_TASK MATERIAL_:
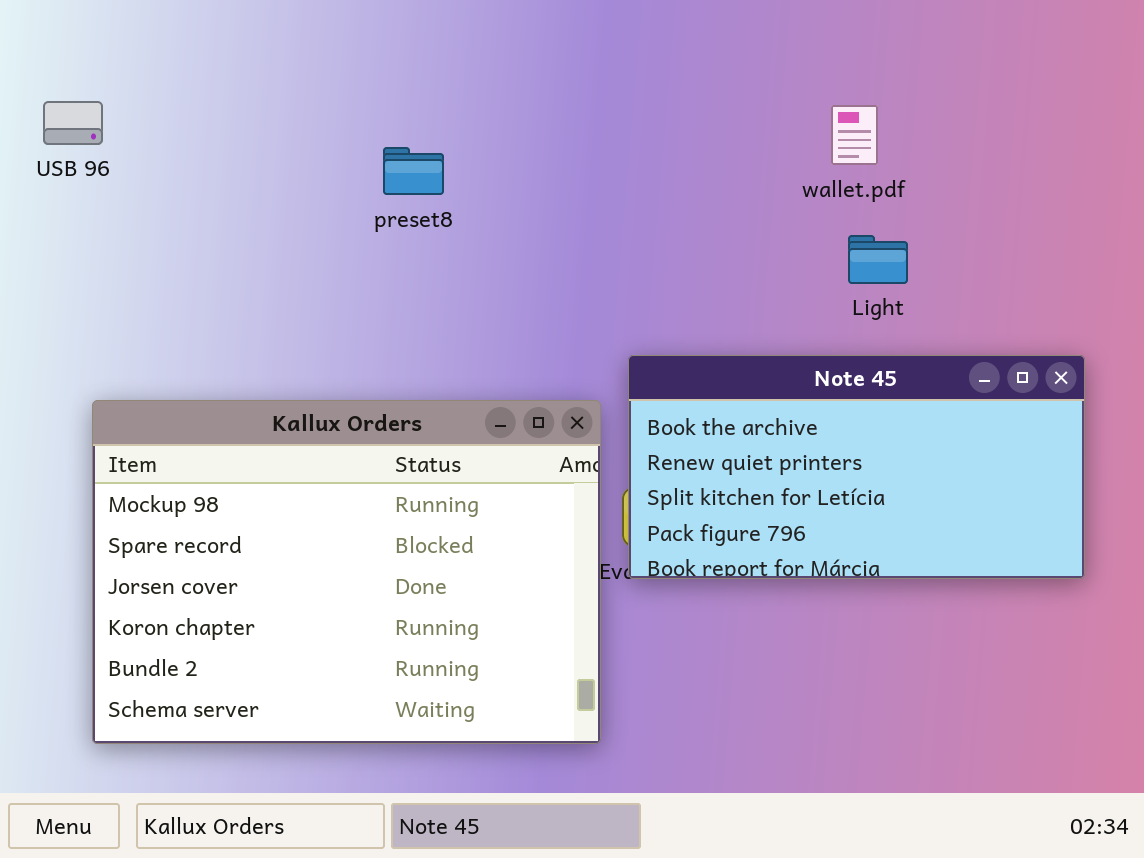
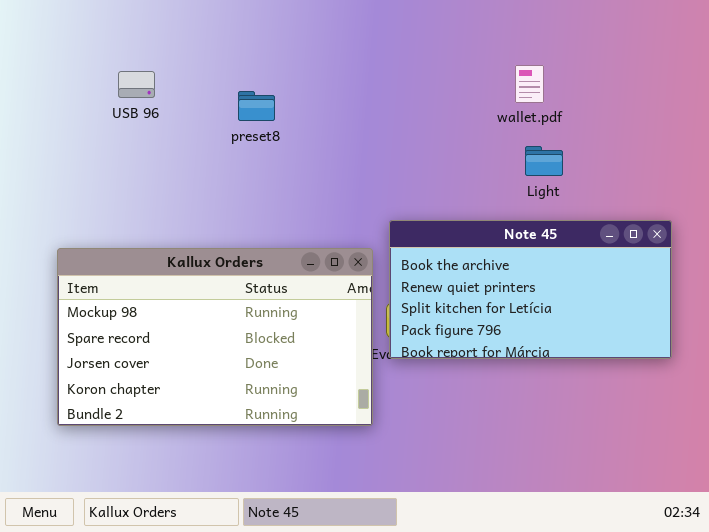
USB 96: [43,101,103,145] -> [118,71,155,98], moved
Kallux Orders: [92,400,601,744] -> [57,248,373,426], resized

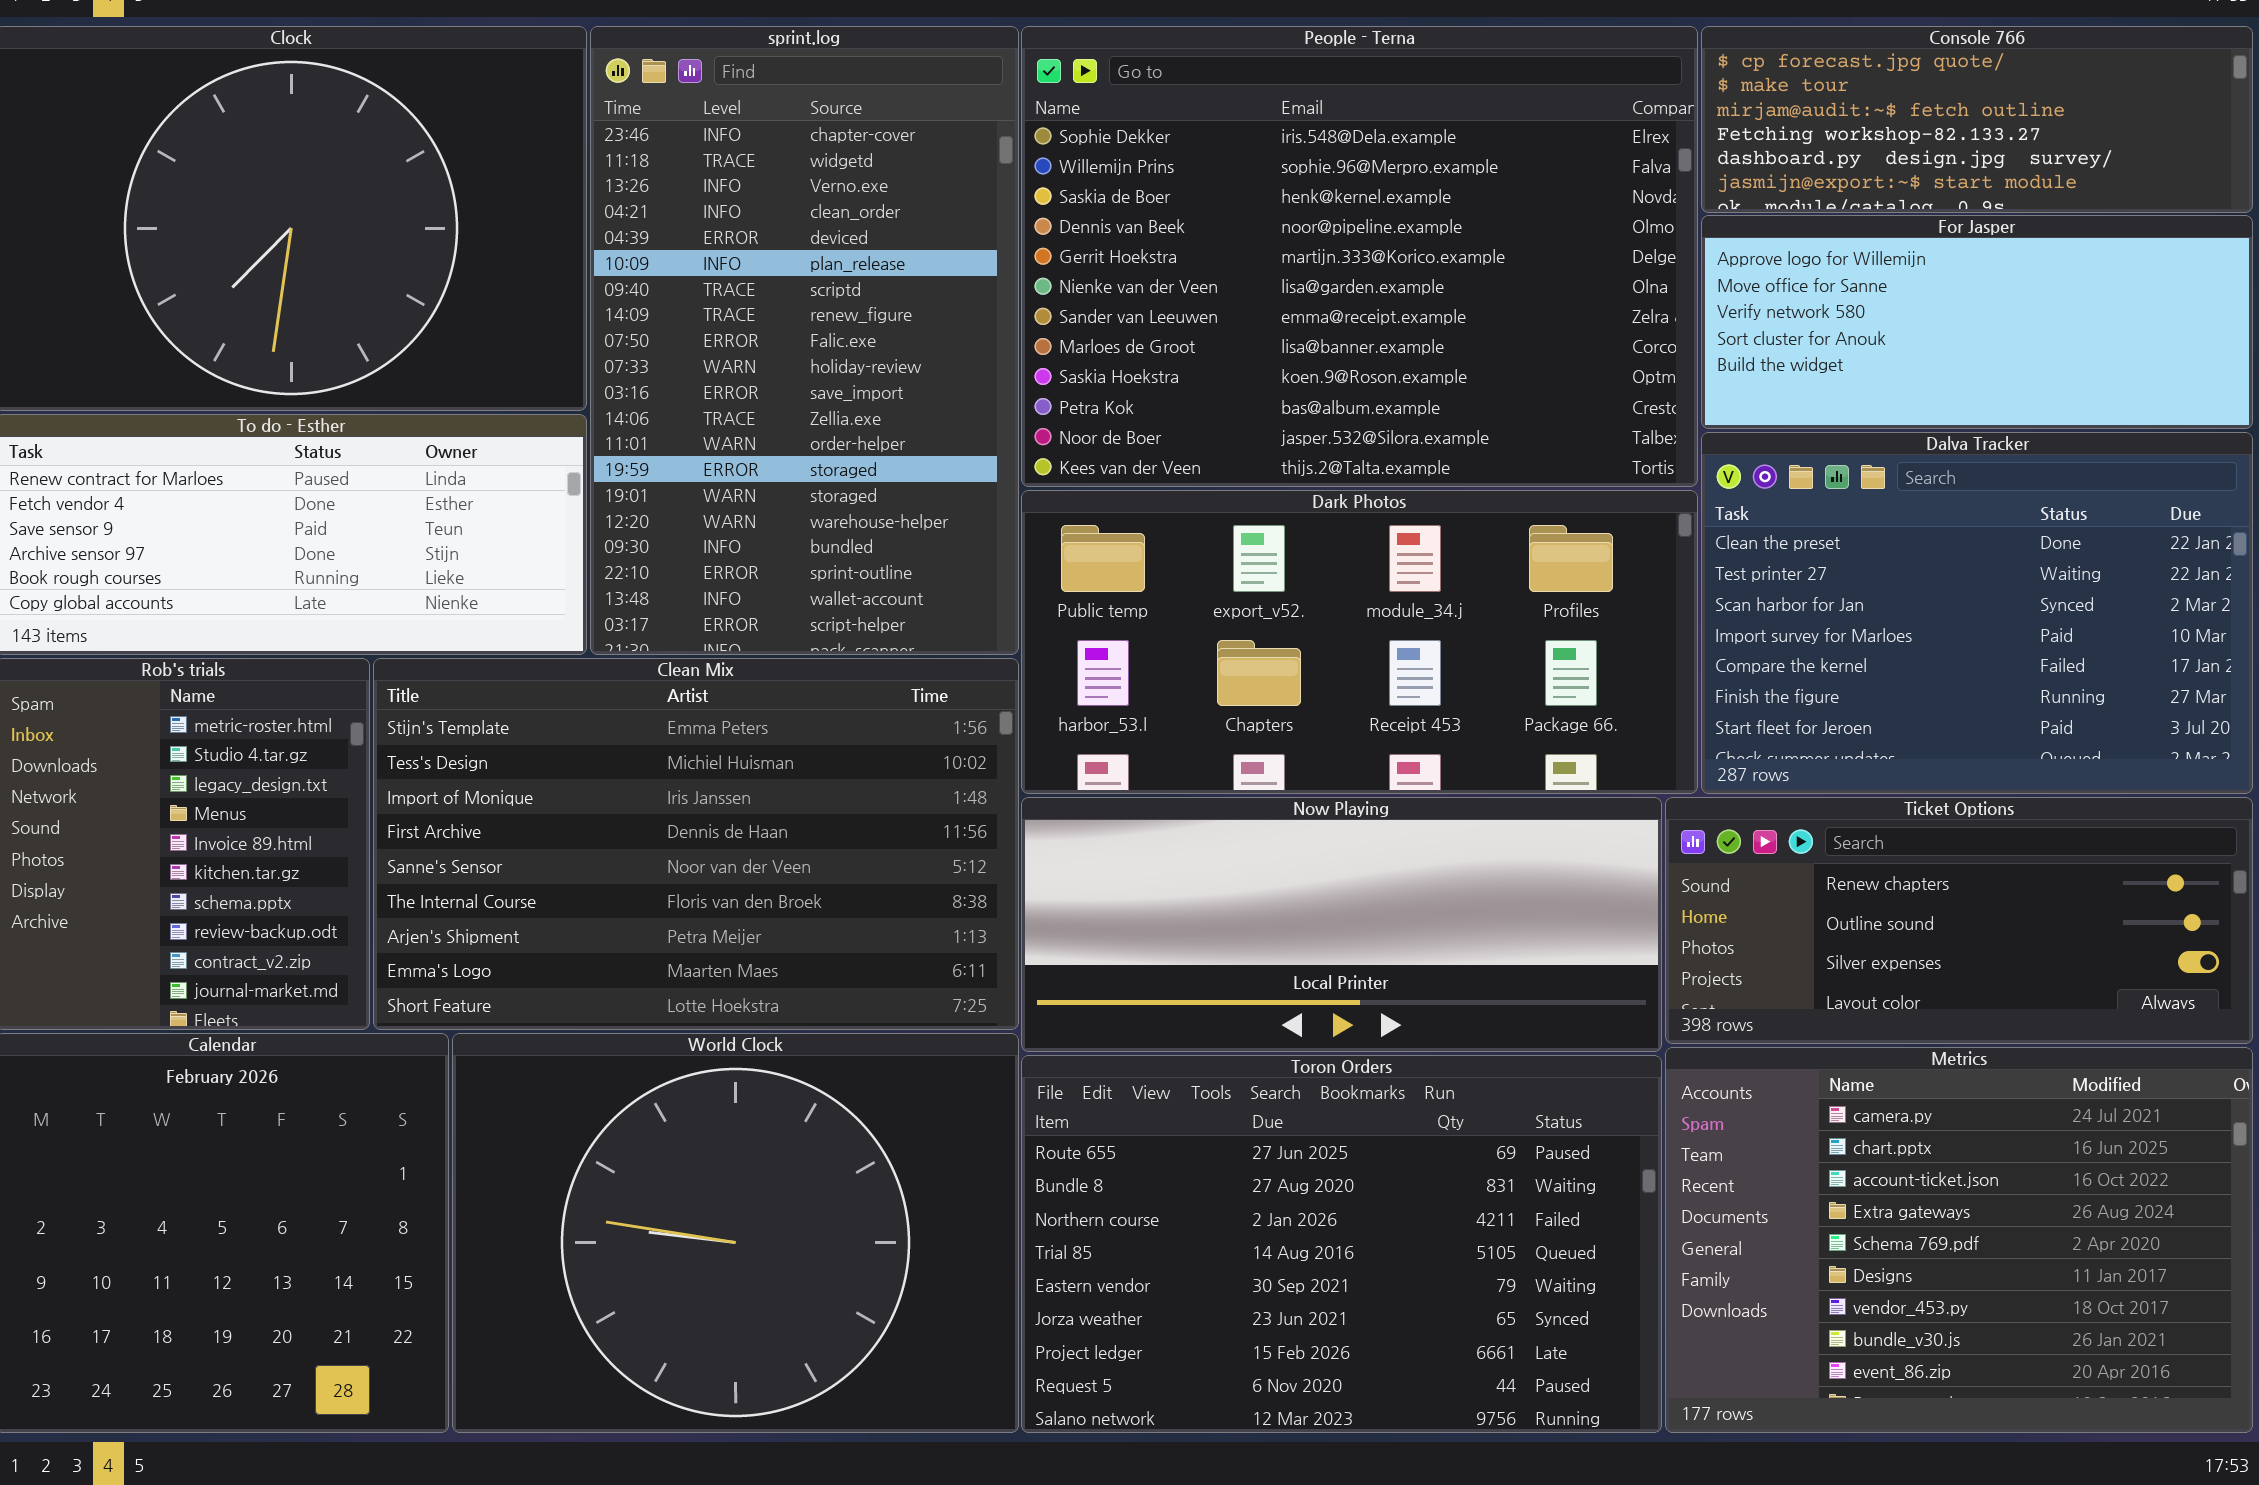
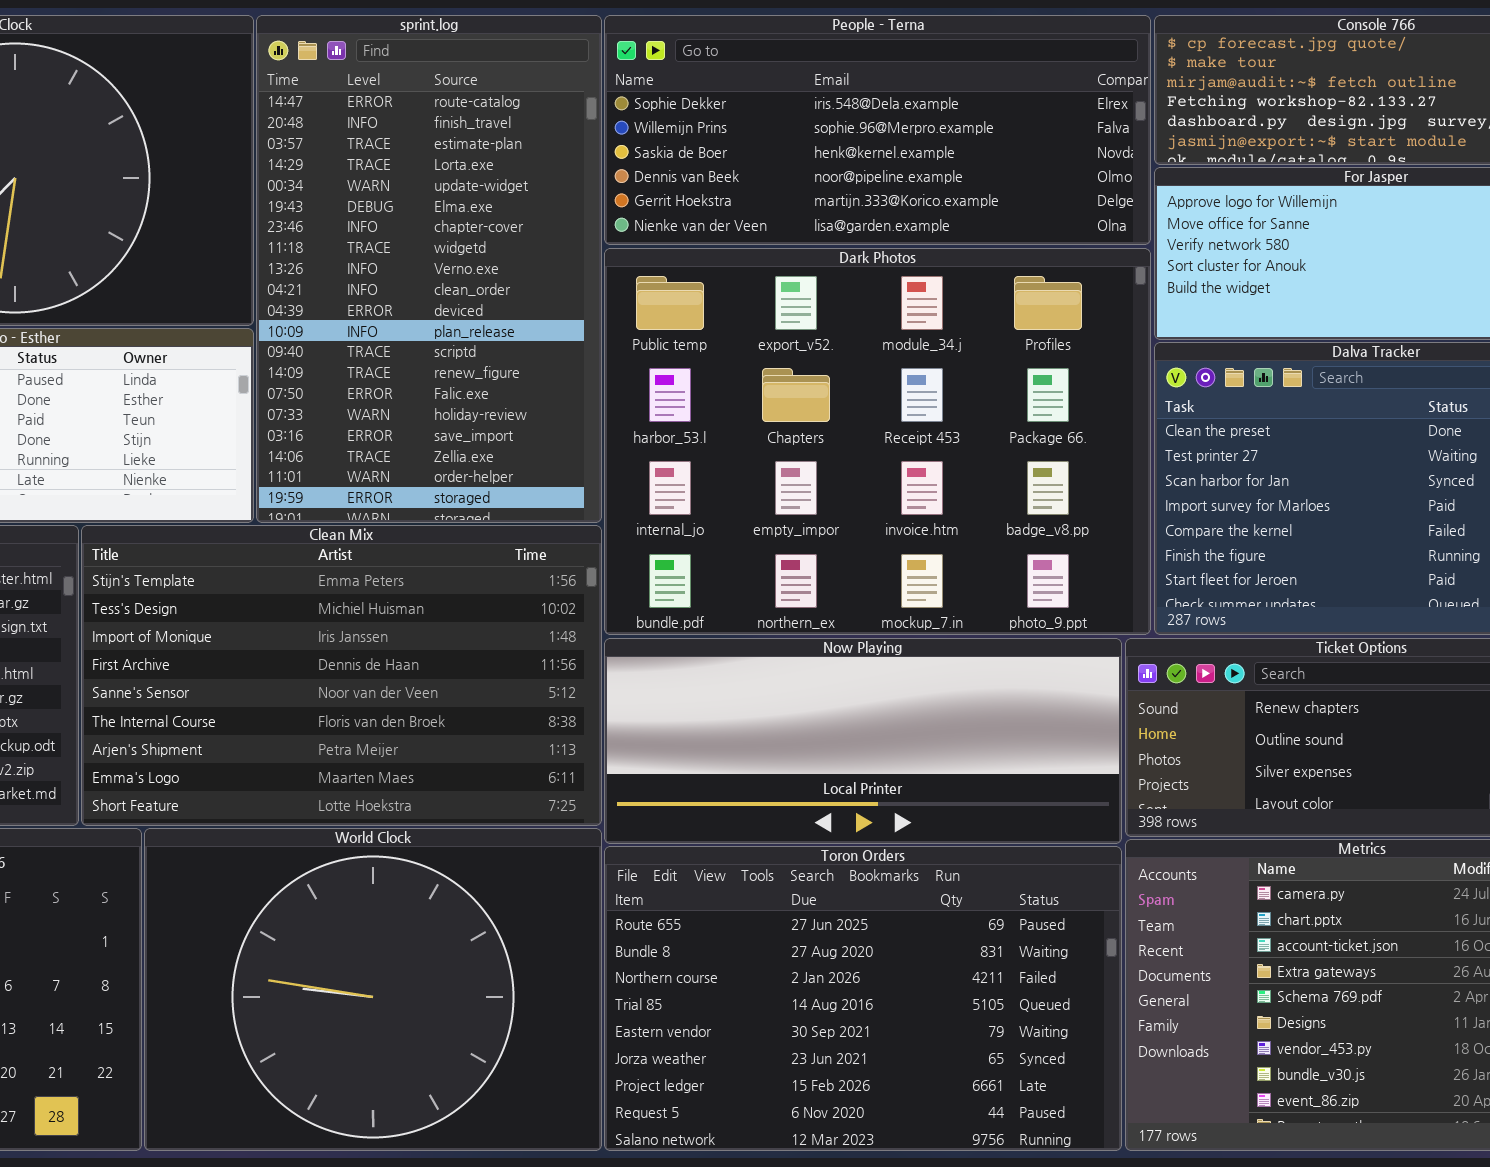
sprint.log: [590,26,1019,655] -> [256,15,602,523], scrolled up 6 rows
People - Terna: [1021,26,1698,487] -> [604,15,1151,245], resized
Dark Photos: [1021,490,1698,794] -> [604,248,1151,635], resized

_ACTION ITEM_:
Search the data above for the word "resized" and count the lines where it appears. Only the number should be given.

_RESPONSE TO THE EXERCISE_:
3